_Exercise objective_.
Pull out every line with the word "gray" from the entries below.

- - - - - - -

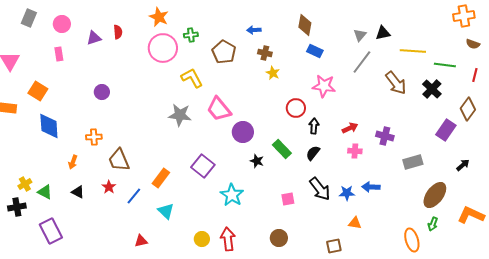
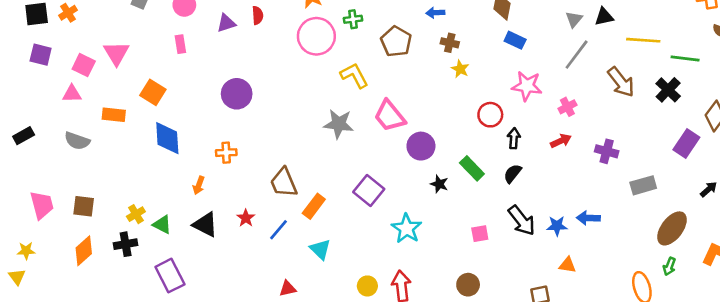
purple circle: (102, 92) -> (237, 94), size x1.5
pink cross: (355, 151) -> (567, 107), moved, turned -32
brown trapezoid: (119, 160) -> (284, 183), moved
black triangle: (78, 192) -> (205, 225), size x1.5

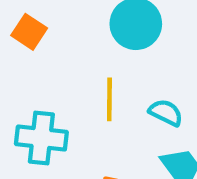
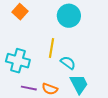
cyan semicircle: (166, 113) -> (68, 63), moved

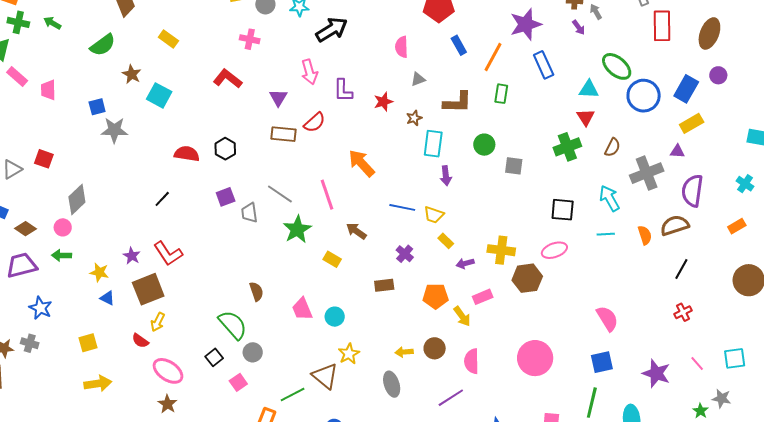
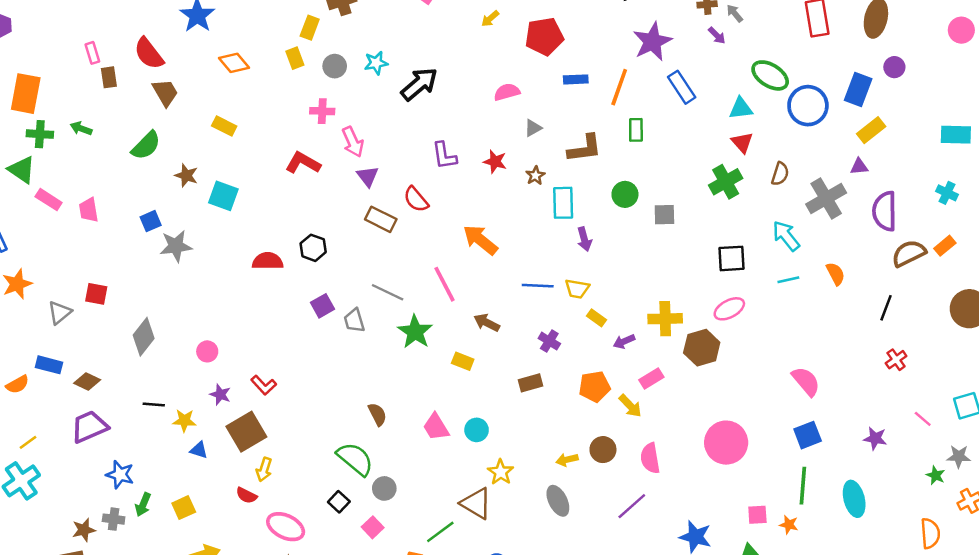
blue rectangle: (459, 45) -> (576, 79), turned -54
pink semicircle: (402, 47) -> (507, 92), turned 85
pink arrow: (309, 72) -> (353, 142), moved
red star: (383, 102) -> (495, 162), turned -30
red semicircle: (314, 122) -> (416, 199), turned 100
brown rectangle: (284, 134) -> (381, 219), turned 30
black line: (162, 199) -> (154, 405), moved, turned 60
brown semicircle: (675, 225) -> (909, 253), moved
pink circle: (63, 227) -> (207, 351), moved
red L-shape: (168, 254) -> (264, 385), size x0.7
green arrow: (62, 255) -> (143, 505), moved, turned -60
purple star: (656, 373) -> (875, 438), size x0.7

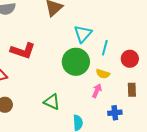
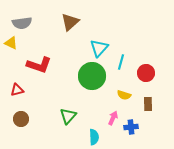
yellow semicircle: (103, 74) -> (124, 95), moved
pink arrow: (97, 91) -> (113, 118), moved
green triangle: (52, 102) -> (68, 116), turned 48

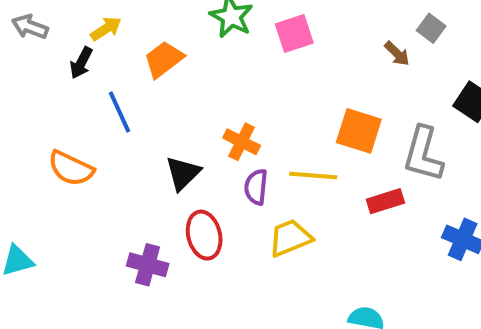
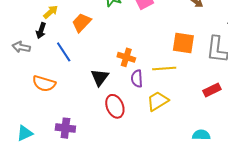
gray arrow: (30, 27) -> (21, 47), moved
red rectangle: (385, 201) -> (212, 90), moved
purple cross: (148, 265) -> (65, 128), moved

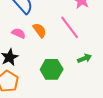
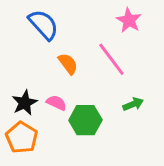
pink semicircle: (19, 33) -> (56, 103), moved

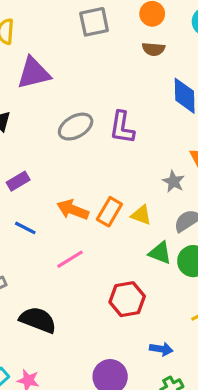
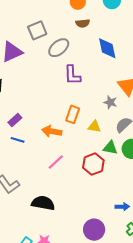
gray square: (94, 22) -> (37, 30), moved
gray ellipse: (76, 127) -> (59, 48), moved
orange rectangle: (109, 212) -> (73, 114), moved
blue line: (25, 228) -> (18, 140), moved
red hexagon: (127, 299) -> (93, 164), moved

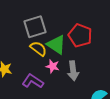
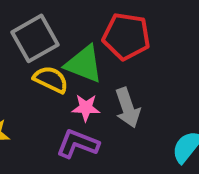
purple L-shape: (33, 81) -> (78, 144), moved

- - - - - - -

_Solution for this exercise_.
gray arrow: (30, 27) -> (21, 47), moved
gray square: (94, 22) -> (37, 30), moved
gray ellipse: (76, 127) -> (59, 48), moved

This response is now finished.